Records for the exercise:
-*-

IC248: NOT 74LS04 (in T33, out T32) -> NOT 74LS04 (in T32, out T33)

-*-

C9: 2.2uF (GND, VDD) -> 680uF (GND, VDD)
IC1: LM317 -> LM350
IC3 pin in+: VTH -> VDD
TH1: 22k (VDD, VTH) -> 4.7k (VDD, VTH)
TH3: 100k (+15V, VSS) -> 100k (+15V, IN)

-*-

Work instruction: Every line above from the line with "TH1: 22k (VDD, VTH) -> 4.7k (VDD, VTH)" to the line with "TH3: 100k (+15V, VSS) -> 100k (+15V, IN)" is wanted, ends included; write them out exactly and add no other line.

The completed task:
TH1: 22k (VDD, VTH) -> 4.7k (VDD, VTH)
TH3: 100k (+15V, VSS) -> 100k (+15V, IN)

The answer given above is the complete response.